- [Prompt]: Below are some records; quote exactly the lines from the one that contains "C6: none -> 680nF (GND, N_15)" through the one that contains "BAT3: 6V (plus", inclusive, and no others.

- [Task data]:
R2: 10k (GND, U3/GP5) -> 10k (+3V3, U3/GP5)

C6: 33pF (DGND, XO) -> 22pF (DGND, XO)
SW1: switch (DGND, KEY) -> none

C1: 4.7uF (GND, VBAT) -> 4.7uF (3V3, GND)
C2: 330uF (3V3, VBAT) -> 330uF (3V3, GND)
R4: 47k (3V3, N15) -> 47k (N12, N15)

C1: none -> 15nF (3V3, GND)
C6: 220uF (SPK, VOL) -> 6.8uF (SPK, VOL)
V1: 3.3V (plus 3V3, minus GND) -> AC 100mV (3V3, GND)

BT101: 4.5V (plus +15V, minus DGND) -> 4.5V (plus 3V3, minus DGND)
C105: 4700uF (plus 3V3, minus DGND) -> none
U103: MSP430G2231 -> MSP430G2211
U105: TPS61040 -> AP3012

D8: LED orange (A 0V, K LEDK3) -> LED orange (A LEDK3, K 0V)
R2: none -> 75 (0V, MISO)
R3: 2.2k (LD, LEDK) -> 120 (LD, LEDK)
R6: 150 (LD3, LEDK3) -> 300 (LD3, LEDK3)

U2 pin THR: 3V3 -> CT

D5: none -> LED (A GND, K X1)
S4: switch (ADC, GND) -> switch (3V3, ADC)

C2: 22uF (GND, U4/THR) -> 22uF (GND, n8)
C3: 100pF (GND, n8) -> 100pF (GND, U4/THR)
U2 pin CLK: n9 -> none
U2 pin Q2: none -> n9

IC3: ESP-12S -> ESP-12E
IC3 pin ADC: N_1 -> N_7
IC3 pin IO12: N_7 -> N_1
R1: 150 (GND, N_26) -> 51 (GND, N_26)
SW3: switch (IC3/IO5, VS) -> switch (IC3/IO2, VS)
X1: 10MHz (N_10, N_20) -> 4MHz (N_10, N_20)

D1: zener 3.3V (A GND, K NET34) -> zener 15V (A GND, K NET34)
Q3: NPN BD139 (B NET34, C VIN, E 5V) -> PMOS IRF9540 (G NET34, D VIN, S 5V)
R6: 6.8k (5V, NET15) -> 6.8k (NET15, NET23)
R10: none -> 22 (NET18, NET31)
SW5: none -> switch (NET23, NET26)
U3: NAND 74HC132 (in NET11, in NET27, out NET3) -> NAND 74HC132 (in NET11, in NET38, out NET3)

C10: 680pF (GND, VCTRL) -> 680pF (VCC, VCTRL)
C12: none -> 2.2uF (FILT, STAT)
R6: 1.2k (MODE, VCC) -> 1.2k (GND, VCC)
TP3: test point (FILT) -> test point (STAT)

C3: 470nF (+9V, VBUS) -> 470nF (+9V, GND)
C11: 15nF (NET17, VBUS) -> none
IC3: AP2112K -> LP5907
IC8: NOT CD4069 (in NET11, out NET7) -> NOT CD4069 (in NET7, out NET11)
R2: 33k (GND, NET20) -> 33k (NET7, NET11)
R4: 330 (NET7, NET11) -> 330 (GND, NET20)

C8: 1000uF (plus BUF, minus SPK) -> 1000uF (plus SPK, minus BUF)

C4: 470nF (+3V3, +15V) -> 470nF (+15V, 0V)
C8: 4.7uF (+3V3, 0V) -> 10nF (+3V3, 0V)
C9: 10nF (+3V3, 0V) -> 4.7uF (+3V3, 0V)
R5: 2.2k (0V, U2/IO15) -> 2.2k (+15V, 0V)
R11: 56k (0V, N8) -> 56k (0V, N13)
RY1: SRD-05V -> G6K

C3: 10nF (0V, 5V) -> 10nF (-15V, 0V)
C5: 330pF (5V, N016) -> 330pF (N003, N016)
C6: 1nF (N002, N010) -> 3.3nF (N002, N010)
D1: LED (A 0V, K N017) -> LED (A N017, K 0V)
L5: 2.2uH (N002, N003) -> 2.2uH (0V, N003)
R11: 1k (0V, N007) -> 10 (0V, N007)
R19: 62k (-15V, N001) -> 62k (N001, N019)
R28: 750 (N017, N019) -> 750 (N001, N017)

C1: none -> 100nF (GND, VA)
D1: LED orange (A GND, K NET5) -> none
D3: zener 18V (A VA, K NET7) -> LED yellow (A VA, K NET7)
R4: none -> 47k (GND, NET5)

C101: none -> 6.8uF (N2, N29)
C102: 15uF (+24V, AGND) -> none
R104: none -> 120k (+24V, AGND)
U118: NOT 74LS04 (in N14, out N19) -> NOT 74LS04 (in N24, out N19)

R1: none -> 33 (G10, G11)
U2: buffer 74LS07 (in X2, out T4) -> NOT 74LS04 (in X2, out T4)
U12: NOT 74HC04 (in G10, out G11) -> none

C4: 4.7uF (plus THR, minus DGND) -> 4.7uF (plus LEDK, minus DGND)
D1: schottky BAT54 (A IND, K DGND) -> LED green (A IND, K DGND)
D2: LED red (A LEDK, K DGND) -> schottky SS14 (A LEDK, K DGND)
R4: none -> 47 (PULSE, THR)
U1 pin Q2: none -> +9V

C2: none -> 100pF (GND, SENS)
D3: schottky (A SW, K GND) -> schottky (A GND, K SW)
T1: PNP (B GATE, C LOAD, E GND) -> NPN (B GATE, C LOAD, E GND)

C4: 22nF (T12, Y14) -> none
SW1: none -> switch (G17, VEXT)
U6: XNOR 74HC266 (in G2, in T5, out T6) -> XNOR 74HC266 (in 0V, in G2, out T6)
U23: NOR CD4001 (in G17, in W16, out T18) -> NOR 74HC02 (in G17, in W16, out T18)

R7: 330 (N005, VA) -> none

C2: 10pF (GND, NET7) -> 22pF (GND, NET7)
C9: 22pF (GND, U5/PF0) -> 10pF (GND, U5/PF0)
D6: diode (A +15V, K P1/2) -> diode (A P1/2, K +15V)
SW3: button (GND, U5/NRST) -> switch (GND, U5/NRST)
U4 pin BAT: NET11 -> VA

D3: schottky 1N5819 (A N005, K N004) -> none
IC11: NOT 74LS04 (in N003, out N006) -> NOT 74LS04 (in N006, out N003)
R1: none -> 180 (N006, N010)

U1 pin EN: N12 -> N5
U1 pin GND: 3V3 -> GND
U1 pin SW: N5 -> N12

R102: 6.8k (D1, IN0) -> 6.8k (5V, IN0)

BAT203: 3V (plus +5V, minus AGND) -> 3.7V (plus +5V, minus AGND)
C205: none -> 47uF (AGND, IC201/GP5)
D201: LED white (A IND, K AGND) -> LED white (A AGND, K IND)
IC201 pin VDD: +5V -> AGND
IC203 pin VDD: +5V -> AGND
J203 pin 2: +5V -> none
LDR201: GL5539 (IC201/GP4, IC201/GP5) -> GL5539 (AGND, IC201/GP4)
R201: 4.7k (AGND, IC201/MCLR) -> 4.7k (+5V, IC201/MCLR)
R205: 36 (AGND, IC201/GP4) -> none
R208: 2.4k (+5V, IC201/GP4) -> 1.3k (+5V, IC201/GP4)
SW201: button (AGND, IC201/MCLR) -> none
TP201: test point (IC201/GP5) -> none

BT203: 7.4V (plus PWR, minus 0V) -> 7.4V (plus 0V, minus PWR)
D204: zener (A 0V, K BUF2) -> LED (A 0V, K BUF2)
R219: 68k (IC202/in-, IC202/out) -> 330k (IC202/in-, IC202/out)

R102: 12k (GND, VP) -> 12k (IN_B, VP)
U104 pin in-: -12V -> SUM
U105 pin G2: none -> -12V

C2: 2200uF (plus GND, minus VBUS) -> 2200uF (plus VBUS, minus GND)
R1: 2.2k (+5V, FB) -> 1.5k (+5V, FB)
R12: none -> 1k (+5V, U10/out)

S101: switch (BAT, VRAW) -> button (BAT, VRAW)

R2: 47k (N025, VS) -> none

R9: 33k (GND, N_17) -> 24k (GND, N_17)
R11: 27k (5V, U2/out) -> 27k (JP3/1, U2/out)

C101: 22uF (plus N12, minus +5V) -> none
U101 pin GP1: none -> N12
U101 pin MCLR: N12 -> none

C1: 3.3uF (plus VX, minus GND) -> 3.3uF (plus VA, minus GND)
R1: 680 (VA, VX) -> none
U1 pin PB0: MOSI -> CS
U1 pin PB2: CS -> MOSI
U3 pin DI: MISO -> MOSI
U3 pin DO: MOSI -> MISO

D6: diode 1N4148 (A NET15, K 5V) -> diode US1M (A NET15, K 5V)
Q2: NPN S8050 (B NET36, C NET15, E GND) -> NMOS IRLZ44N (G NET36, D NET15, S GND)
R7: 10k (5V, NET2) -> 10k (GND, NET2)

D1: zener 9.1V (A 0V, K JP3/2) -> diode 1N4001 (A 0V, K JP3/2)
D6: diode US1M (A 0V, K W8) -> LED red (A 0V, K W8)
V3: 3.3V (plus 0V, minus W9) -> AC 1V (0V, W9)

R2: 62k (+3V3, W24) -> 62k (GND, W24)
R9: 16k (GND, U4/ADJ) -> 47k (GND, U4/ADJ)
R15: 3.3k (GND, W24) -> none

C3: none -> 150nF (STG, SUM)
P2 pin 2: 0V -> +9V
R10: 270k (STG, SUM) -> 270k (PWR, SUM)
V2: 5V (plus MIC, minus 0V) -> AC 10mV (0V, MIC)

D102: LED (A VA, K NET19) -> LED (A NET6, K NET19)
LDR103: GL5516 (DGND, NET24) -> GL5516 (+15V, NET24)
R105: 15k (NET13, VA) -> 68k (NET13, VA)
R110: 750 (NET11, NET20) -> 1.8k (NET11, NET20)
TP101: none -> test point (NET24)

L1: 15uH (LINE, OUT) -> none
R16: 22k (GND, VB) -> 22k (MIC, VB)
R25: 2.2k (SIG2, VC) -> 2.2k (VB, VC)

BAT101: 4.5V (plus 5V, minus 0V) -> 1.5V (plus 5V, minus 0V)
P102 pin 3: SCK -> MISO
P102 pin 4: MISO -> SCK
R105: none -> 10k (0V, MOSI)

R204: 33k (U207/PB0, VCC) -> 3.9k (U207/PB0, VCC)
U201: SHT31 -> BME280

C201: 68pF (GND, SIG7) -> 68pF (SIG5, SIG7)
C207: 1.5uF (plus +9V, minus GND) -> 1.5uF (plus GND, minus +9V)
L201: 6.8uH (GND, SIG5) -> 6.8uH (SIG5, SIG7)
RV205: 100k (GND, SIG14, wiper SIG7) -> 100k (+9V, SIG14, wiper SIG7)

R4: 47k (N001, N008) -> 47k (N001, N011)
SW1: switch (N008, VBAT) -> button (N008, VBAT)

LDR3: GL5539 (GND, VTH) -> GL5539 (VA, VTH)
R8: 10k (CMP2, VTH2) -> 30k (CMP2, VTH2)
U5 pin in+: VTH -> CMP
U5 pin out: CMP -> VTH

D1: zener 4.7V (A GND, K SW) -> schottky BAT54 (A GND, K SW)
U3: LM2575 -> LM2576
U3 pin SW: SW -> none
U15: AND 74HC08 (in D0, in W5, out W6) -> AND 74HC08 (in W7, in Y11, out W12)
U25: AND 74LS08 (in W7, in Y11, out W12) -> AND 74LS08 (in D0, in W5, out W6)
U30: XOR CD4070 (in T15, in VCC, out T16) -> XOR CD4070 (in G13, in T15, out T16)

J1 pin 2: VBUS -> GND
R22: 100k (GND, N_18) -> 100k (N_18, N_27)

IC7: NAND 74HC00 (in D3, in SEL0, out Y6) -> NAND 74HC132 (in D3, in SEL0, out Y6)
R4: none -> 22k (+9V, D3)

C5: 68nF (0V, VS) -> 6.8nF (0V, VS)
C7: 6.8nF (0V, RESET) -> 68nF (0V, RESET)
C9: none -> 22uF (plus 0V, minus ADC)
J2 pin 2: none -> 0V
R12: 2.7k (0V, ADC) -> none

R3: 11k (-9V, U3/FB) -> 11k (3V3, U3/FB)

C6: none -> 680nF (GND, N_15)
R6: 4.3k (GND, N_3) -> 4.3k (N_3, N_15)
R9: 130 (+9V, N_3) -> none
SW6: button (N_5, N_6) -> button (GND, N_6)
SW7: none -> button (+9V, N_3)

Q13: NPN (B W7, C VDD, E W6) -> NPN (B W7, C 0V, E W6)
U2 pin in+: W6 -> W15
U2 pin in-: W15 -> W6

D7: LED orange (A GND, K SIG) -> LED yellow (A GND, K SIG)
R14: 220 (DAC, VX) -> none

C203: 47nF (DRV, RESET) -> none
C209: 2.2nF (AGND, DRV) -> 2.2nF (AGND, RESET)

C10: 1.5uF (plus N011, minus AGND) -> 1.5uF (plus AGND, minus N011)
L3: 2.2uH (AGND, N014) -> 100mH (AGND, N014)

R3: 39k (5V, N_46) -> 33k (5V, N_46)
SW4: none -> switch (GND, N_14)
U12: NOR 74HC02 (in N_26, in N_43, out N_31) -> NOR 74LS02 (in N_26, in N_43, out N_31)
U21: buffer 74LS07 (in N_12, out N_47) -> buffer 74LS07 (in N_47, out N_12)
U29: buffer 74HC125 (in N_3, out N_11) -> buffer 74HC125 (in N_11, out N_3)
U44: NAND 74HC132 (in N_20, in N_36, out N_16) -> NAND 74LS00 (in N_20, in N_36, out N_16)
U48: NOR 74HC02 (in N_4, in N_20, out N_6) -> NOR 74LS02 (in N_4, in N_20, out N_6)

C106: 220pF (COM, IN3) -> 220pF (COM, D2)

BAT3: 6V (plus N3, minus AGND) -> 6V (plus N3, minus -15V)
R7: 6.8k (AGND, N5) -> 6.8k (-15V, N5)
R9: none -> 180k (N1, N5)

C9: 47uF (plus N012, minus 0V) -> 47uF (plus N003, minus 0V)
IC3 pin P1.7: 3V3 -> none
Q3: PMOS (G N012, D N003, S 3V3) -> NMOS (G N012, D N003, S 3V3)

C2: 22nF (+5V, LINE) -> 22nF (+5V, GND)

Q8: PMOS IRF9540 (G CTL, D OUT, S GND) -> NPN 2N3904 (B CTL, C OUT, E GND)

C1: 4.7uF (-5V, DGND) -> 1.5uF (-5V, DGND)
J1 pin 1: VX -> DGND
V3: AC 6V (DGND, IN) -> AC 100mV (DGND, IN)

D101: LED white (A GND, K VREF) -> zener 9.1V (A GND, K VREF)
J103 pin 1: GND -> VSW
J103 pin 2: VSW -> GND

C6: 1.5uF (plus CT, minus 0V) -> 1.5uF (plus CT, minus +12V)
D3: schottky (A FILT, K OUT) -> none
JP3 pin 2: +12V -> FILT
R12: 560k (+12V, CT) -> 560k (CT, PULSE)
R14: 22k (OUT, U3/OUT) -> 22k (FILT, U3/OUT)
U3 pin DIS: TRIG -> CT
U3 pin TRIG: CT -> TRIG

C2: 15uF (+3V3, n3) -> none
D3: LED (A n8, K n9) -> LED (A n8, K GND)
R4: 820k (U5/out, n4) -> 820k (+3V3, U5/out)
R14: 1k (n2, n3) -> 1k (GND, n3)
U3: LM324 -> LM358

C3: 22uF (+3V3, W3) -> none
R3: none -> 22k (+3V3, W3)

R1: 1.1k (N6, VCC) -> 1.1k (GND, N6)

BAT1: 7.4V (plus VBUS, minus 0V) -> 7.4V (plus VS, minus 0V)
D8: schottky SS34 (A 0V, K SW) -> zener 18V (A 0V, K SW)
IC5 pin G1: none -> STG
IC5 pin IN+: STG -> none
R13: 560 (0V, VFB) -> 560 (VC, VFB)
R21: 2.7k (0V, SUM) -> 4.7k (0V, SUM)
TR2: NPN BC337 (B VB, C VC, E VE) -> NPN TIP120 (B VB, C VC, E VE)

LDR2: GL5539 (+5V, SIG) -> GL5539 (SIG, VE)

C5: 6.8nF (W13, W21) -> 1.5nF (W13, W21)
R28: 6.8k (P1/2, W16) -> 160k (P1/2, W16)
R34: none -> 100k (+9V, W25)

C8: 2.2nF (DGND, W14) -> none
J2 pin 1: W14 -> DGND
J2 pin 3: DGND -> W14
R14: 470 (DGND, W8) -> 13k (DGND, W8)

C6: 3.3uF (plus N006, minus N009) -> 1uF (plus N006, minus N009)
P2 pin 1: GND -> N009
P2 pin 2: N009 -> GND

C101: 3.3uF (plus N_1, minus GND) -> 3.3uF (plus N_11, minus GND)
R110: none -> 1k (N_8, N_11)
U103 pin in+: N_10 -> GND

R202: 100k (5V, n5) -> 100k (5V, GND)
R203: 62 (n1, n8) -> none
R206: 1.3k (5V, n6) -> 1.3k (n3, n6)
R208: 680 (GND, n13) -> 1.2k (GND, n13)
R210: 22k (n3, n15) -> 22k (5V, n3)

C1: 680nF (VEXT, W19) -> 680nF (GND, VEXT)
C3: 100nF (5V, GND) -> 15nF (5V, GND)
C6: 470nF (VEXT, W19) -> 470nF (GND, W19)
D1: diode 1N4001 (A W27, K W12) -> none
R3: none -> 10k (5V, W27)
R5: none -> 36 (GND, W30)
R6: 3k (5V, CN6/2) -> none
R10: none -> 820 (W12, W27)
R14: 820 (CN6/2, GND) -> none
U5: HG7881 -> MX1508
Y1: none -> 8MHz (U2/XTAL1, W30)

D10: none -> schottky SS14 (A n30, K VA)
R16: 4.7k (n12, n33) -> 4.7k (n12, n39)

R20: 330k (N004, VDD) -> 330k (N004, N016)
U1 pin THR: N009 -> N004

- [Response to the exercise]:
C6: none -> 680nF (GND, N_15)
R6: 4.3k (GND, N_3) -> 4.3k (N_3, N_15)
R9: 130 (+9V, N_3) -> none
SW6: button (N_5, N_6) -> button (GND, N_6)
SW7: none -> button (+9V, N_3)

Q13: NPN (B W7, C VDD, E W6) -> NPN (B W7, C 0V, E W6)
U2 pin in+: W6 -> W15
U2 pin in-: W15 -> W6

D7: LED orange (A GND, K SIG) -> LED yellow (A GND, K SIG)
R14: 220 (DAC, VX) -> none

C203: 47nF (DRV, RESET) -> none
C209: 2.2nF (AGND, DRV) -> 2.2nF (AGND, RESET)

C10: 1.5uF (plus N011, minus AGND) -> 1.5uF (plus AGND, minus N011)
L3: 2.2uH (AGND, N014) -> 100mH (AGND, N014)

R3: 39k (5V, N_46) -> 33k (5V, N_46)
SW4: none -> switch (GND, N_14)
U12: NOR 74HC02 (in N_26, in N_43, out N_31) -> NOR 74LS02 (in N_26, in N_43, out N_31)
U21: buffer 74LS07 (in N_12, out N_47) -> buffer 74LS07 (in N_47, out N_12)
U29: buffer 74HC125 (in N_3, out N_11) -> buffer 74HC125 (in N_11, out N_3)
U44: NAND 74HC132 (in N_20, in N_36, out N_16) -> NAND 74LS00 (in N_20, in N_36, out N_16)
U48: NOR 74HC02 (in N_4, in N_20, out N_6) -> NOR 74LS02 (in N_4, in N_20, out N_6)

C106: 220pF (COM, IN3) -> 220pF (COM, D2)

BAT3: 6V (plus N3, minus AGND) -> 6V (plus N3, minus -15V)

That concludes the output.